■ **WORK TO COMPLETE**:
Go to the line with "BARO1 pin SDA: D2 -> D1" in the records below, then output it and each following line exactly, up to and including the line with "LINE2 pin DO: D0 -> D7". Skip pictures and add nothing.

■ **SOURCE INFORMATION**:

--*--

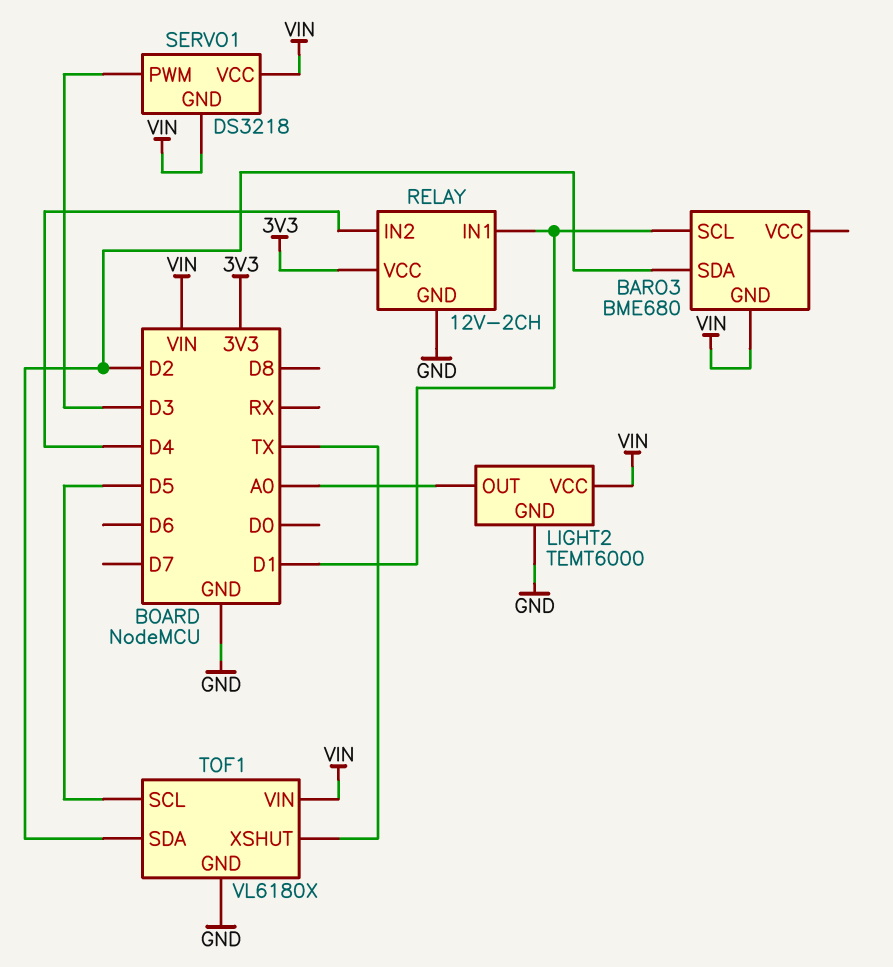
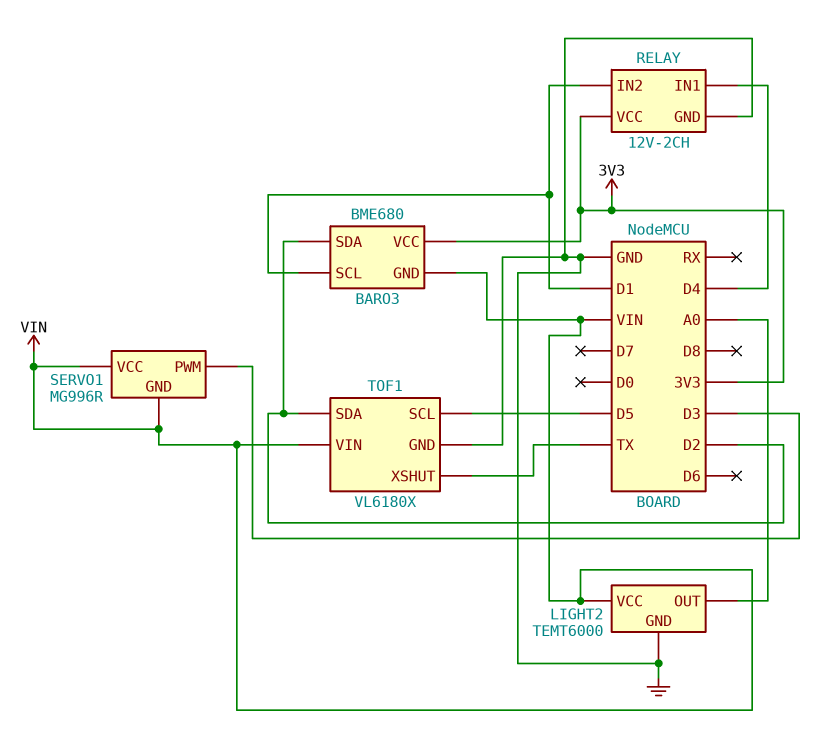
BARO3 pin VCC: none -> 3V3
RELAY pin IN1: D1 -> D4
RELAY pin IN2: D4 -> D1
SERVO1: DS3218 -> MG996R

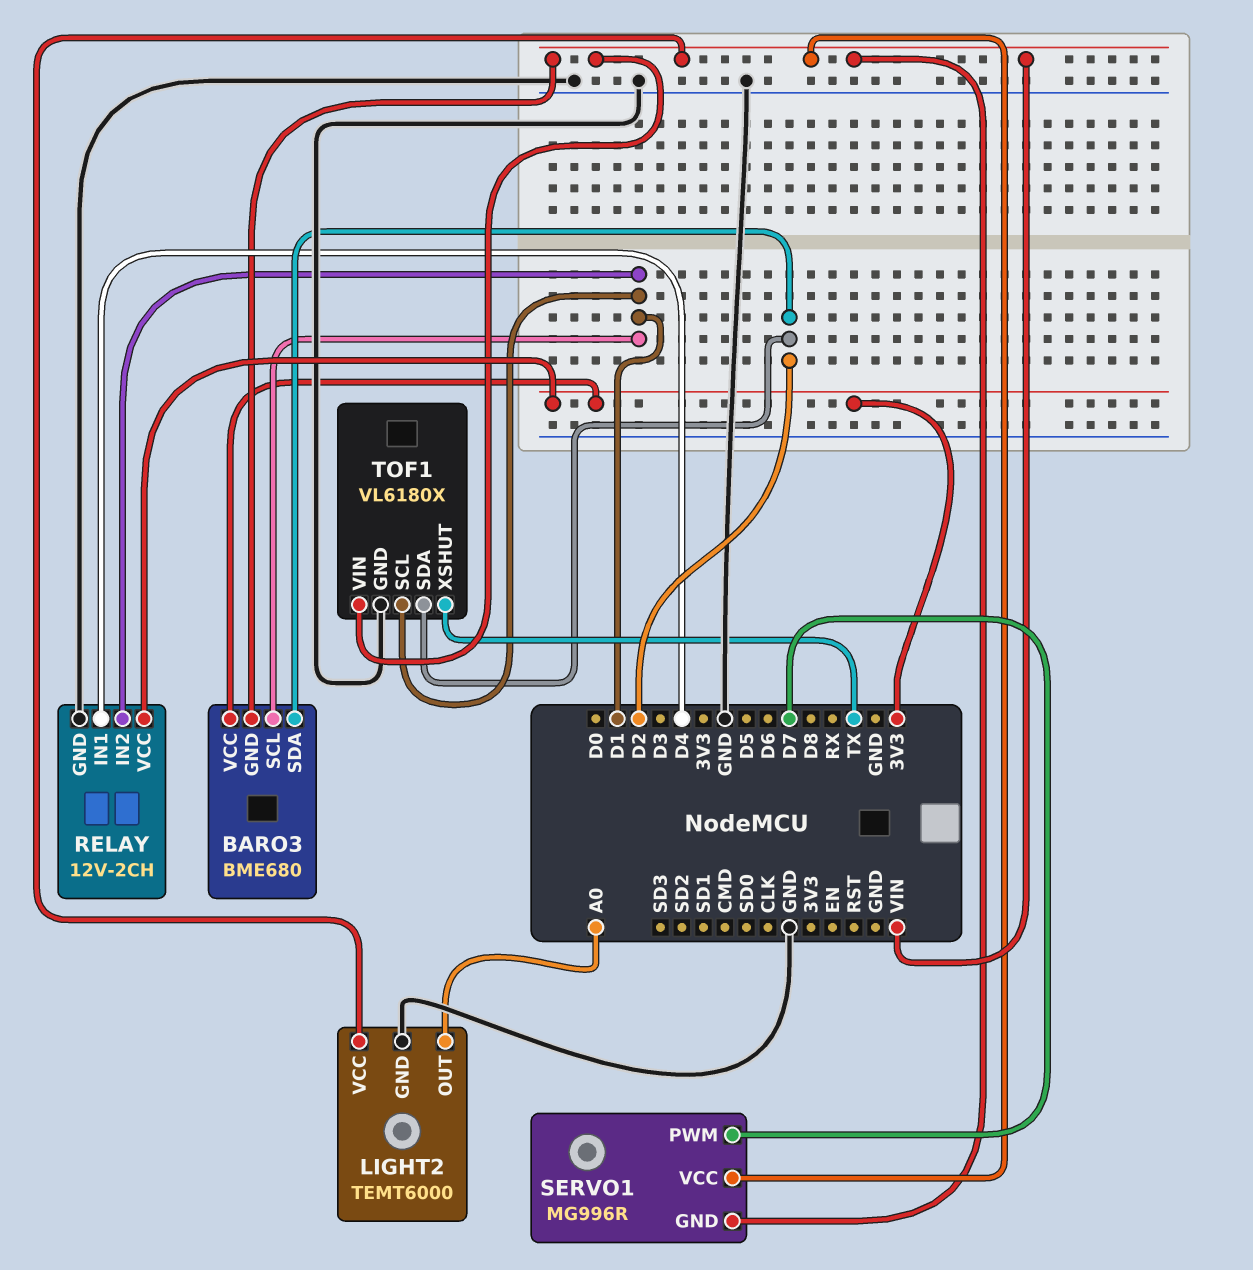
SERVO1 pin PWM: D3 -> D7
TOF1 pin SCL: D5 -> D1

--*--

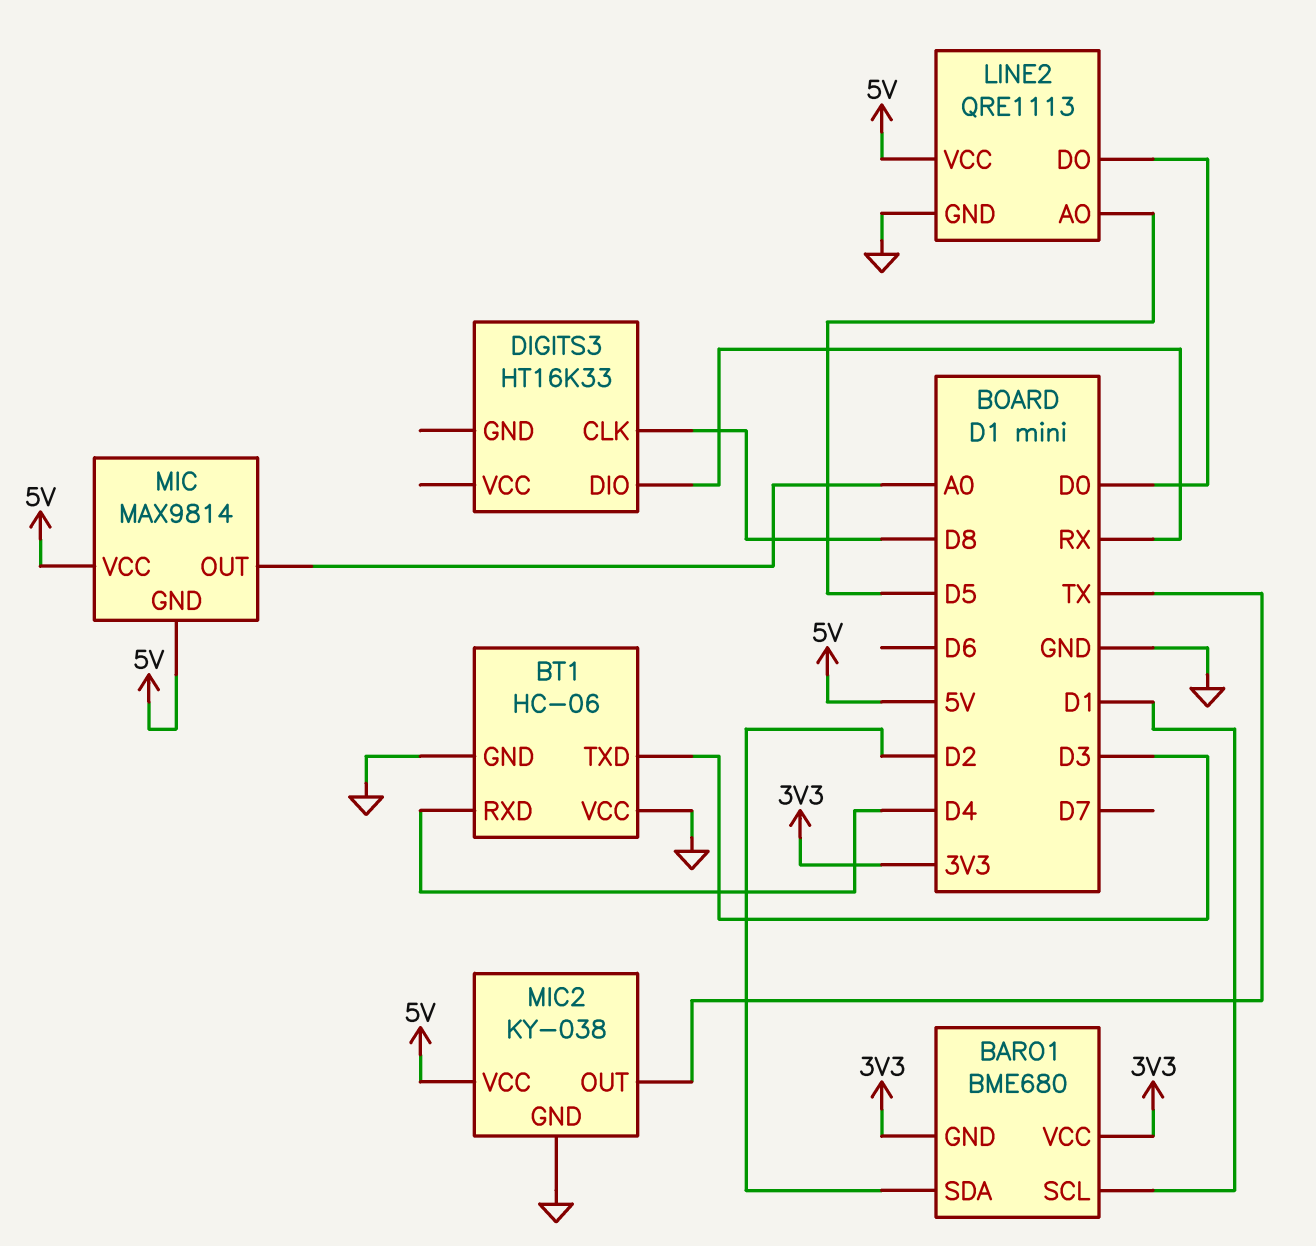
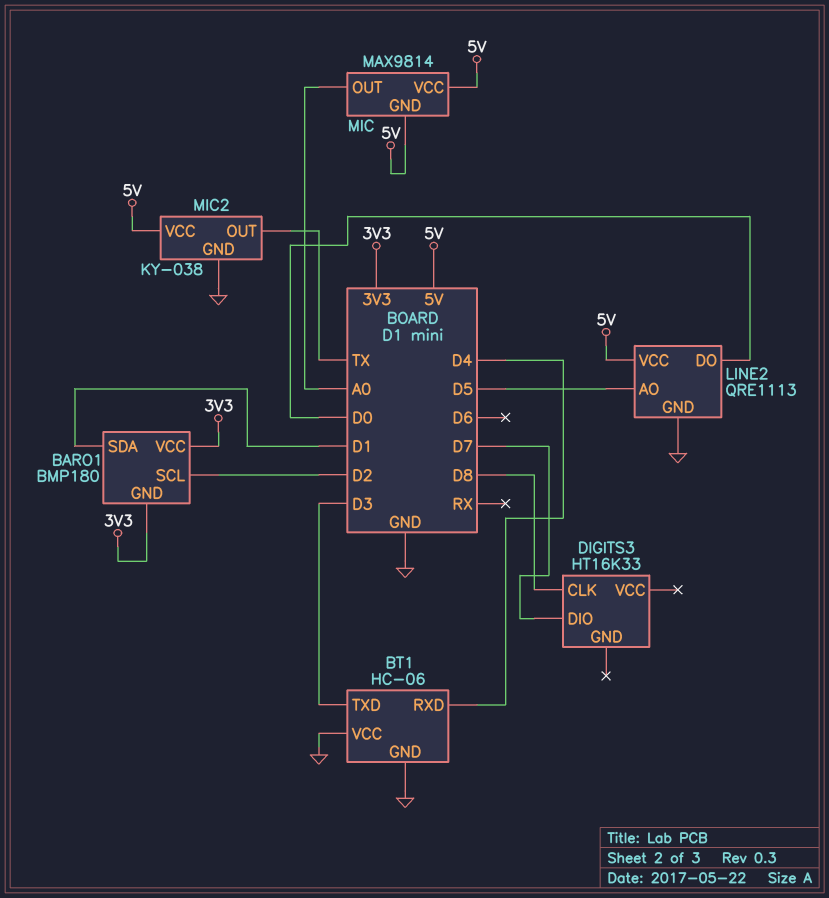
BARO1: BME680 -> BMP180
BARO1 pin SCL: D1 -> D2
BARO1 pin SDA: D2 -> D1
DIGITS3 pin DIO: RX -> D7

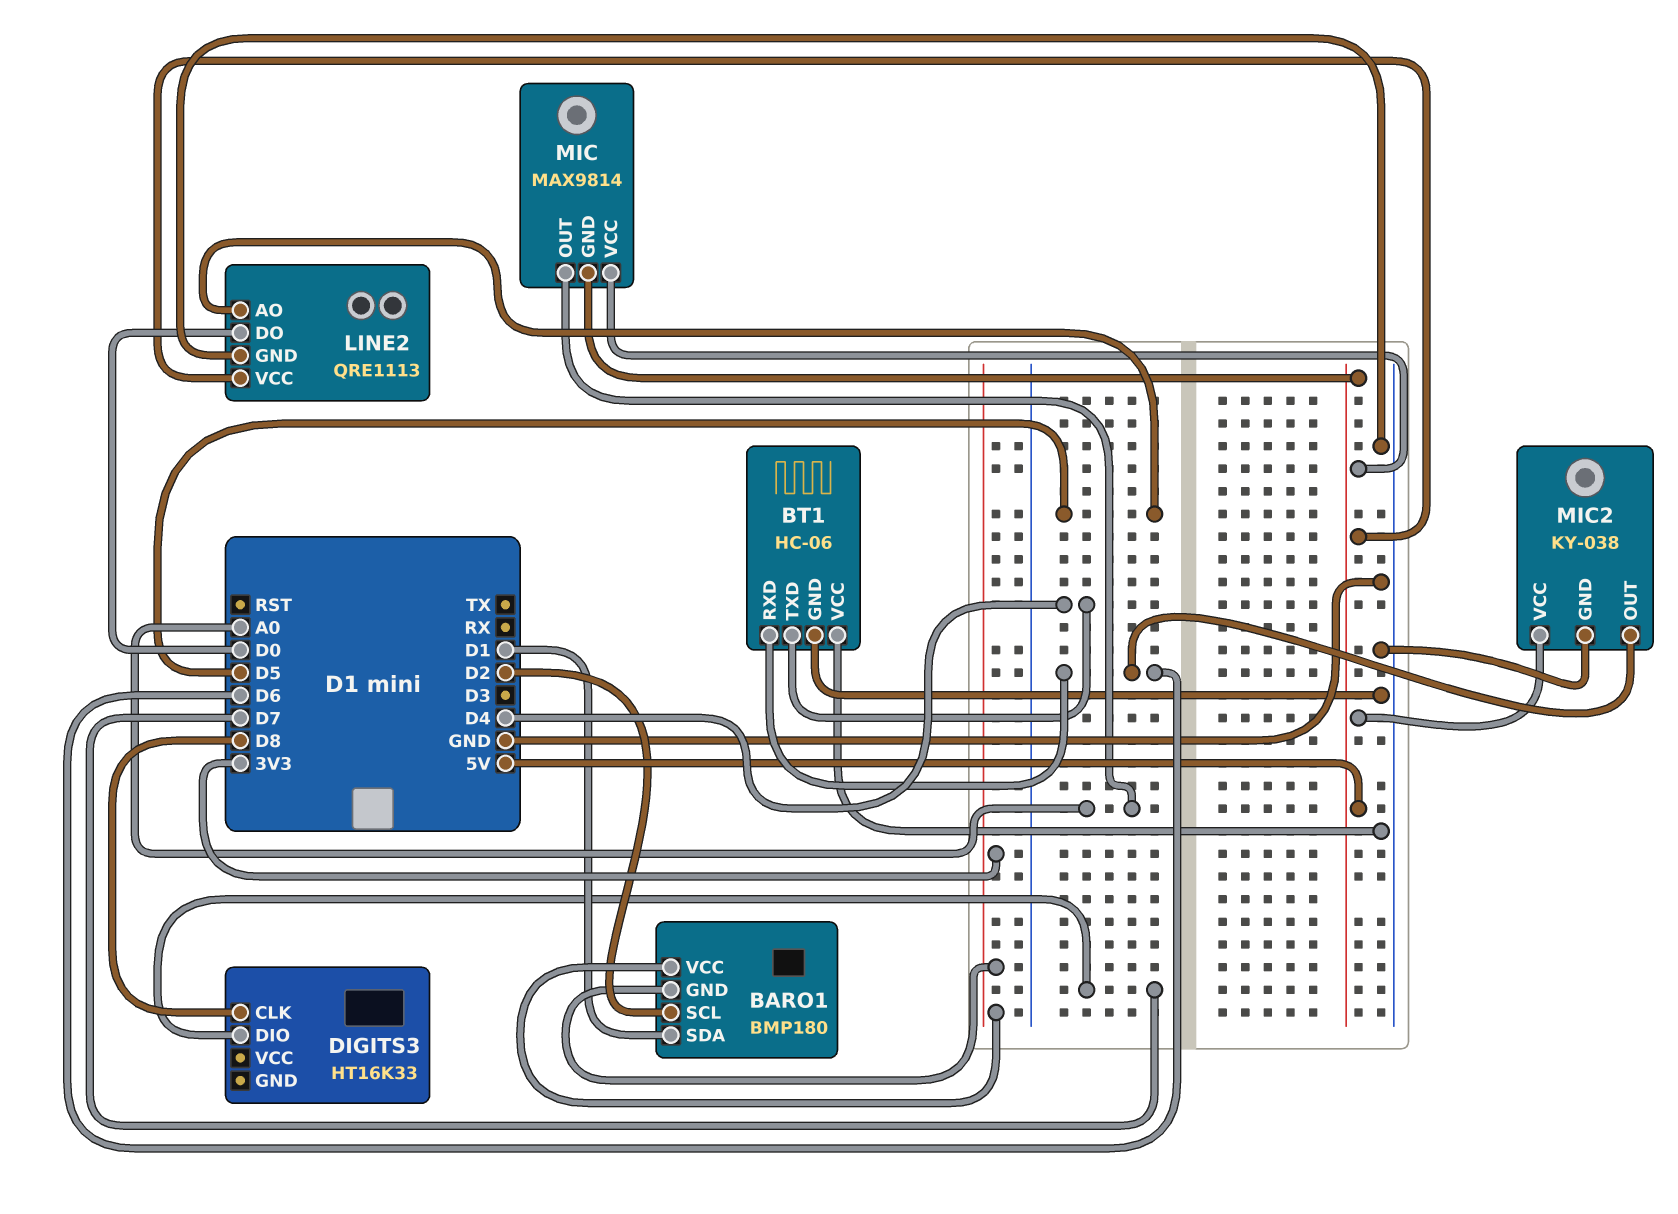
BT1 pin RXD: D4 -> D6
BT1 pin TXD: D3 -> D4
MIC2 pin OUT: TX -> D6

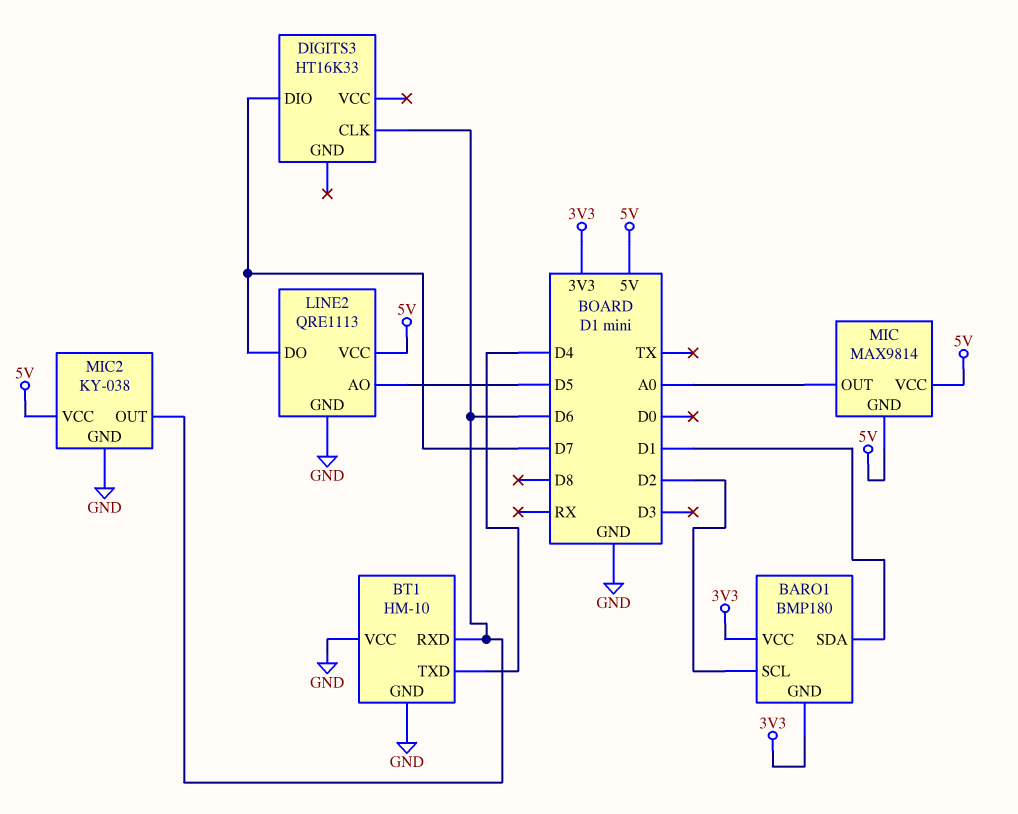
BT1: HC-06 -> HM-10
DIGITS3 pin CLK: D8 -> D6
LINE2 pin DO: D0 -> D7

--*--

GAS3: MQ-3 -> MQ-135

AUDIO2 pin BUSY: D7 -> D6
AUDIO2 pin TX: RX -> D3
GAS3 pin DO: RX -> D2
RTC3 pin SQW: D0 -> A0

--*--

■ **COMPLETED TASK**:
BARO1 pin SDA: D2 -> D1
DIGITS3 pin DIO: RX -> D7

BT1 pin RXD: D4 -> D6
BT1 pin TXD: D3 -> D4
MIC2 pin OUT: TX -> D6

BT1: HC-06 -> HM-10
DIGITS3 pin CLK: D8 -> D6
LINE2 pin DO: D0 -> D7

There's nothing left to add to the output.